Collect from the data below each line with "none".

▶ **MATERIAL PROVIDED**

================

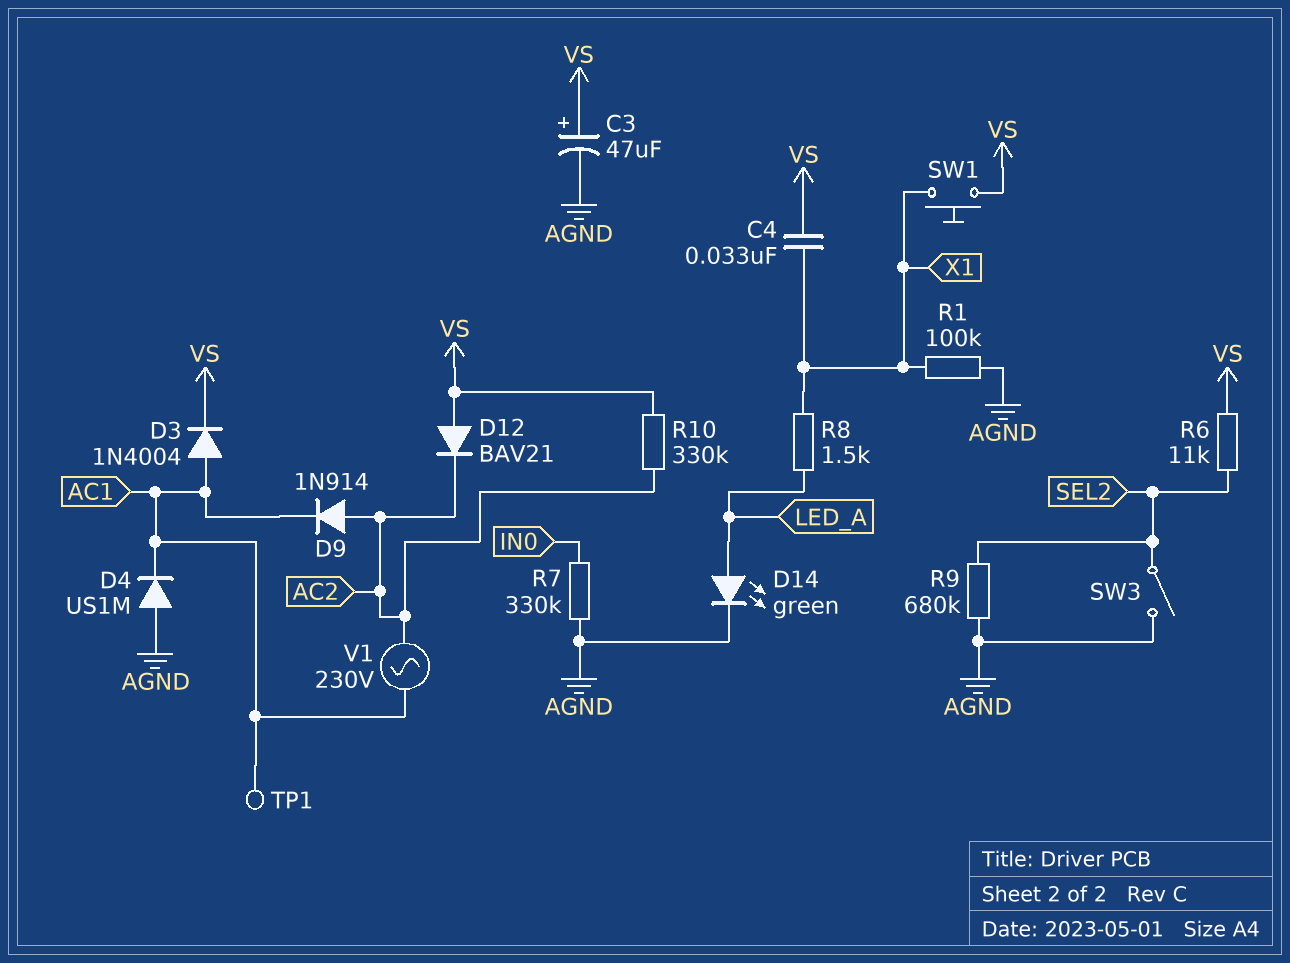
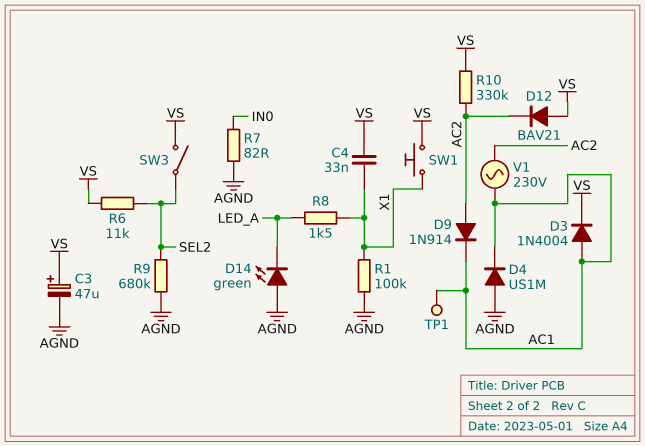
D14: LED green (A LED_A, K AGND) -> LED green (A AGND, K LED_A)
R7: 330k (AGND, IN0) -> 82 (AGND, IN0)
SW3: switch (AGND, SEL2) -> switch (SEL2, VS)

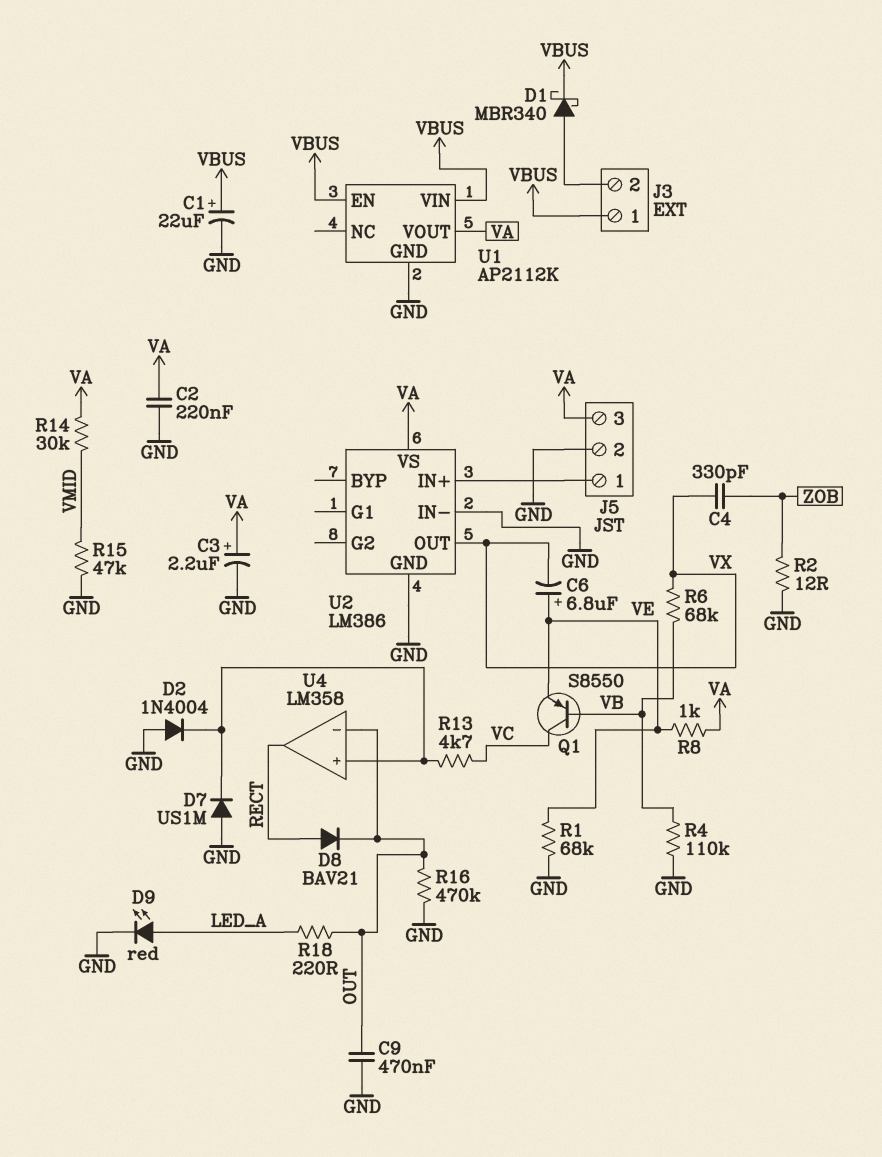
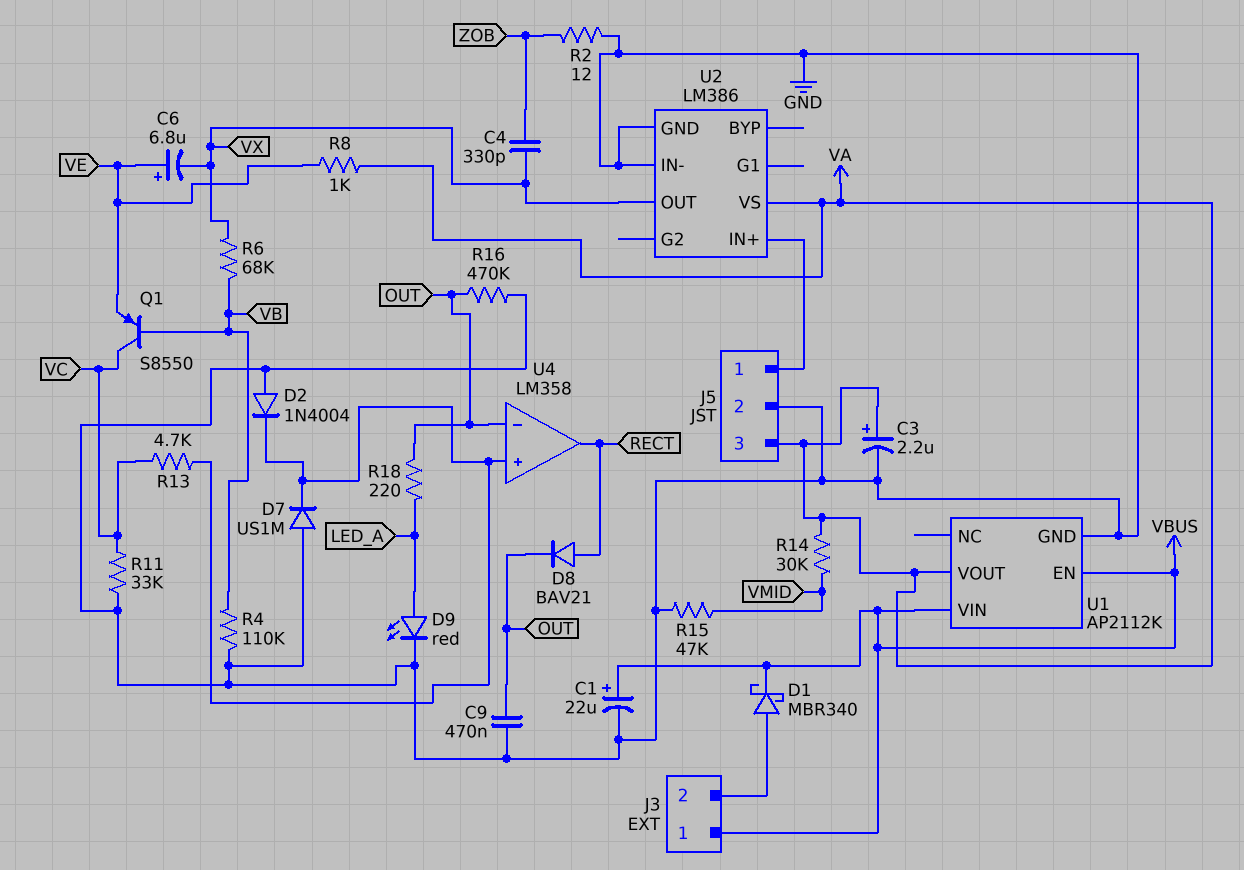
C2: 220nF (GND, VA) -> none
R1: 68k (GND, VE) -> none
R11: none -> 33k (GND, VC)

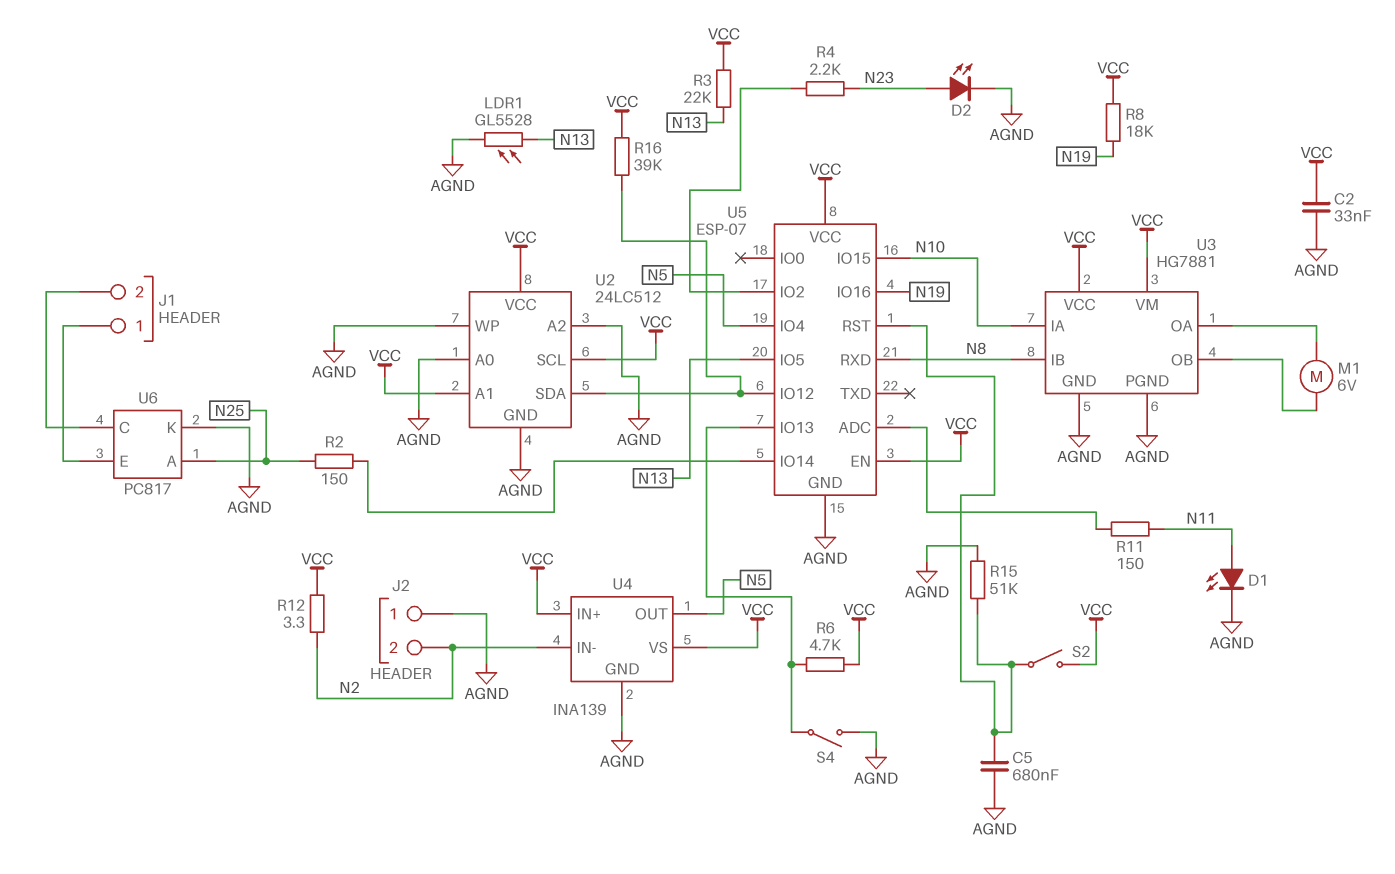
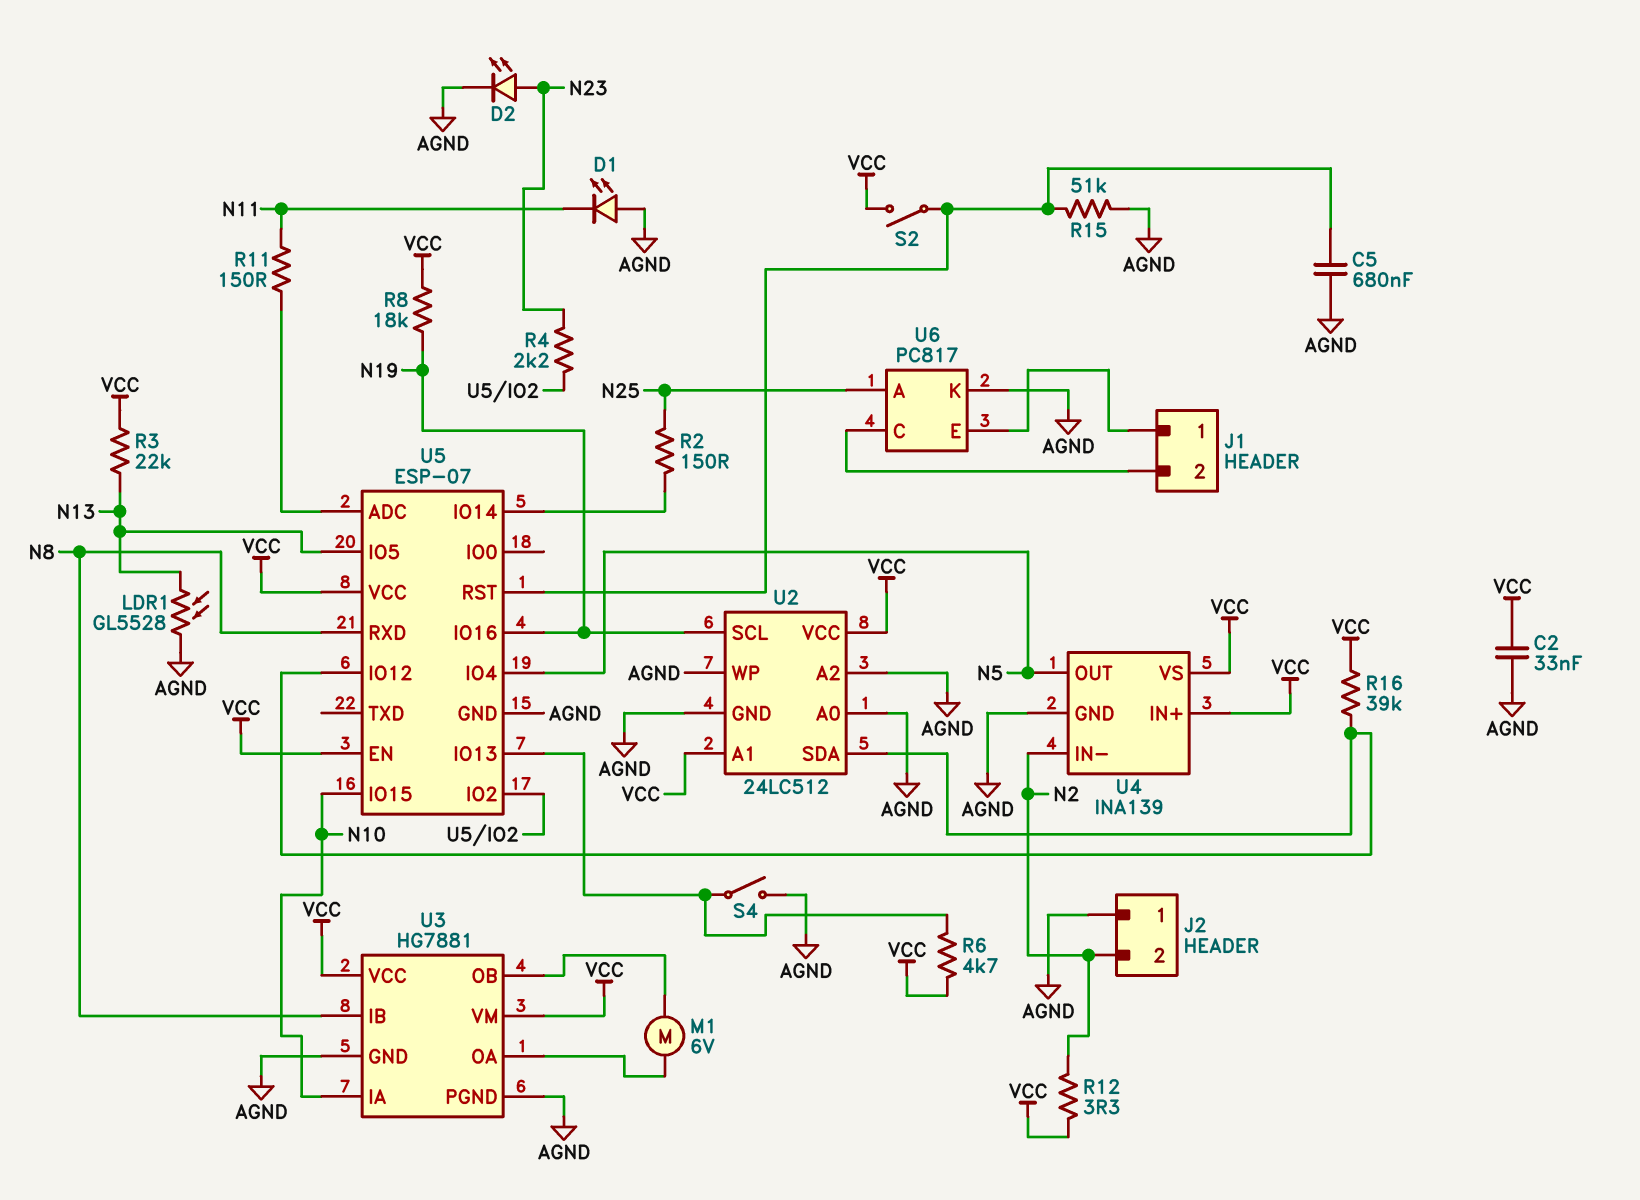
D1: LED (A N11, K AGND) -> LED (A AGND, K N11)
U2 pin SCL: VCC -> N19

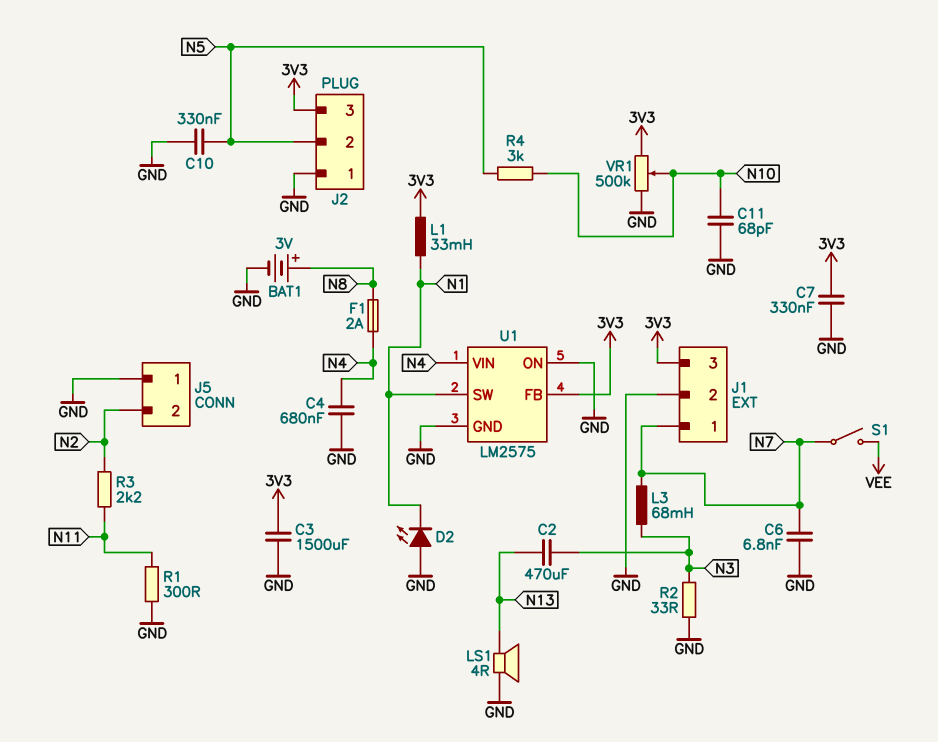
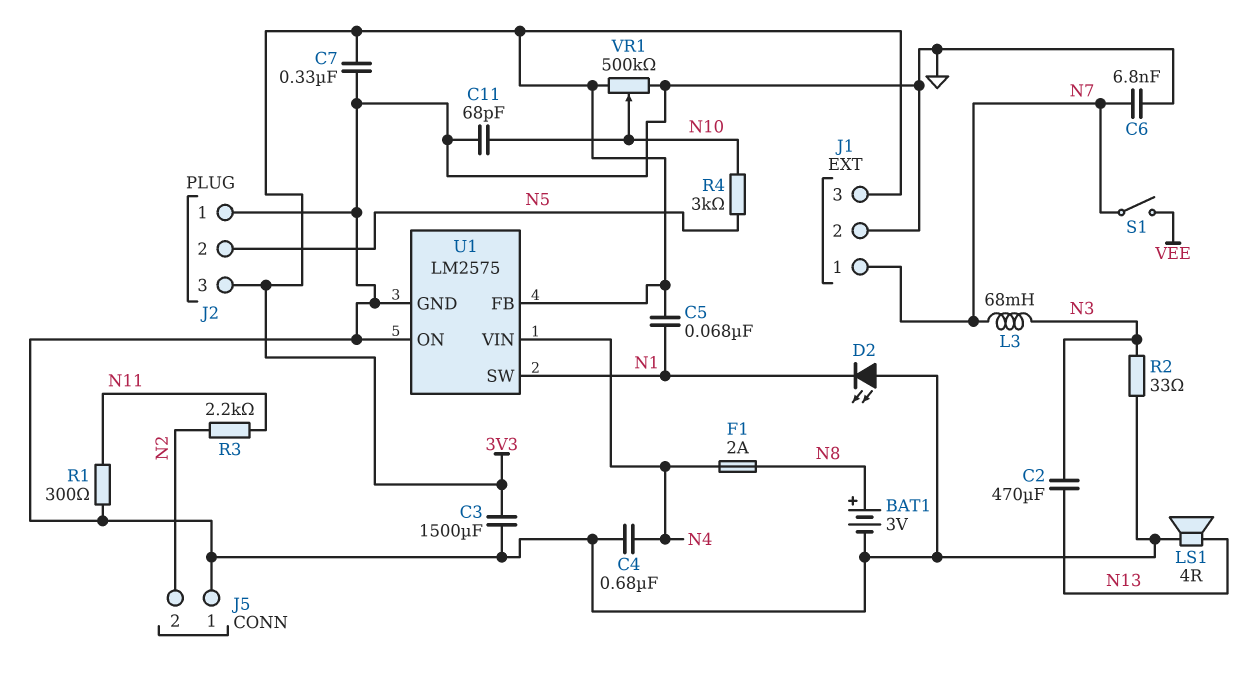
C5: none -> 68nF (3V3, N1)
C10: 330nF (GND, N5) -> none
L1: 33mH (3V3, N1) -> none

================

▶ **EXERCISE SOLUTION**
C2: 220nF (GND, VA) -> none
R1: 68k (GND, VE) -> none
R11: none -> 33k (GND, VC)
C5: none -> 68nF (3V3, N1)
C10: 330nF (GND, N5) -> none
L1: 33mH (3V3, N1) -> none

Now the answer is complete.